Work task
From the data below, restate every line word for word.
*** Opening Data listing ***
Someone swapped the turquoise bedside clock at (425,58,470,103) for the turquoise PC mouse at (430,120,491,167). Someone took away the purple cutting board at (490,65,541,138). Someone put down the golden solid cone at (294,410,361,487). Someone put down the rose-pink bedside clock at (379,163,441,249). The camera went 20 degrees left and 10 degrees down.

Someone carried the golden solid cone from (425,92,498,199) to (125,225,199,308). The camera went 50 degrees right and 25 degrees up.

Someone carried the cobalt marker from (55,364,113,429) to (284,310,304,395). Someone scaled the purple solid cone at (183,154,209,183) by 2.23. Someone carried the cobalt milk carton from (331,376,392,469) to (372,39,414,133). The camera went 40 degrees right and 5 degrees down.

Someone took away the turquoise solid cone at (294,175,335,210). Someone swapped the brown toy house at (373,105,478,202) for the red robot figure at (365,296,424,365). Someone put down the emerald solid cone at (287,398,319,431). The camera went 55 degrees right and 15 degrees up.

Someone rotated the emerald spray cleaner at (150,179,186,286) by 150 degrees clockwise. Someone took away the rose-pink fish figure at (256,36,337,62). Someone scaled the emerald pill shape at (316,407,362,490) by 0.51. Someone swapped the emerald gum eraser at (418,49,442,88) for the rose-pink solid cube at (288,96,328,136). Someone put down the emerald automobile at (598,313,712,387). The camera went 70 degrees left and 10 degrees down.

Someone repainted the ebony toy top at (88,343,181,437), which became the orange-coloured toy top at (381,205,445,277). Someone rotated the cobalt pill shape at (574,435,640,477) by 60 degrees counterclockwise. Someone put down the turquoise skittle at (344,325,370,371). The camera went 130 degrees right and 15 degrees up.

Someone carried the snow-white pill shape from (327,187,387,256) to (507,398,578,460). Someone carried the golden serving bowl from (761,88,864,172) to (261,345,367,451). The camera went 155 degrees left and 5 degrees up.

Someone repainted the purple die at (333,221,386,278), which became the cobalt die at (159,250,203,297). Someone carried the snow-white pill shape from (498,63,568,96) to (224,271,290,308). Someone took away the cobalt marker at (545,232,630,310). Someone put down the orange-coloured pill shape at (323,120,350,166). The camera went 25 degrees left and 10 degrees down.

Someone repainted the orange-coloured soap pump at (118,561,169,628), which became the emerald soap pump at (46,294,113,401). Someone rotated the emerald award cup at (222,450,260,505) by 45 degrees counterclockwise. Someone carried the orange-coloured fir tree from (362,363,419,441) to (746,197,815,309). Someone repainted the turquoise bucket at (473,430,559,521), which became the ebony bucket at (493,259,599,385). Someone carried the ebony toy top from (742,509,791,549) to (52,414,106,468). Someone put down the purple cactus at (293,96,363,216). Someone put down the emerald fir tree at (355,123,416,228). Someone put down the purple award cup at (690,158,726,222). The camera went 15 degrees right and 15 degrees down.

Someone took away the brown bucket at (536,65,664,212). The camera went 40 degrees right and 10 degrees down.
*** Closing Data listing ***
Exercise output
Someone swapped the turquoise bedside clock at (425,58,470,103) for the turquoise PC mouse at (430,120,491,167). Someone took away the purple cutting board at (490,65,541,138). Someone put down the golden solid cone at (294,410,361,487). Someone put down the rose-pink bedside clock at (379,163,441,249). The camera went 20 degrees left and 10 degrees down.

Someone carried the golden solid cone from (425,92,498,199) to (125,225,199,308). The camera went 50 degrees right and 25 degrees up.

Someone carried the cobalt marker from (55,364,113,429) to (284,310,304,395). Someone scaled the purple solid cone at (183,154,209,183) by 2.23. Someone carried the cobalt milk carton from (331,376,392,469) to (372,39,414,133). The camera went 40 degrees right and 5 degrees down.

Someone took away the turquoise solid cone at (294,175,335,210). Someone swapped the brown toy house at (373,105,478,202) for the red robot figure at (365,296,424,365). Someone put down the emerald solid cone at (287,398,319,431). The camera went 55 degrees right and 15 degrees up.

Someone rotated the emerald spray cleaner at (150,179,186,286) by 150 degrees clockwise. Someone took away the rose-pink fish figure at (256,36,337,62). Someone scaled the emerald pill shape at (316,407,362,490) by 0.51. Someone swapped the emerald gum eraser at (418,49,442,88) for the rose-pink solid cube at (288,96,328,136). Someone put down the emerald automobile at (598,313,712,387). The camera went 70 degrees left and 10 degrees down.

Someone repainted the ebony toy top at (88,343,181,437), which became the orange-coloured toy top at (381,205,445,277). Someone rotated the cobalt pill shape at (574,435,640,477) by 60 degrees counterclockwise. Someone put down the turquoise skittle at (344,325,370,371). The camera went 130 degrees right and 15 degrees up.

Someone carried the snow-white pill shape from (327,187,387,256) to (507,398,578,460). Someone carried the golden serving bowl from (761,88,864,172) to (261,345,367,451). The camera went 155 degrees left and 5 degrees up.

Someone repainted the purple die at (333,221,386,278), which became the cobalt die at (159,250,203,297). Someone carried the snow-white pill shape from (498,63,568,96) to (224,271,290,308). Someone took away the cobalt marker at (545,232,630,310). Someone put down the orange-coloured pill shape at (323,120,350,166). The camera went 25 degrees left and 10 degrees down.

Someone repainted the orange-coloured soap pump at (118,561,169,628), which became the emerald soap pump at (46,294,113,401). Someone rotated the emerald award cup at (222,450,260,505) by 45 degrees counterclockwise. Someone carried the orange-coloured fir tree from (362,363,419,441) to (746,197,815,309). Someone repainted the turquoise bucket at (473,430,559,521), which became the ebony bucket at (493,259,599,385). Someone carried the ebony toy top from (742,509,791,549) to (52,414,106,468). Someone put down the purple cactus at (293,96,363,216). Someone put down the emerald fir tree at (355,123,416,228). Someone put down the purple award cup at (690,158,726,222). The camera went 15 degrees right and 15 degrees down.

Someone took away the brown bucket at (536,65,664,212). The camera went 40 degrees right and 10 degrees down.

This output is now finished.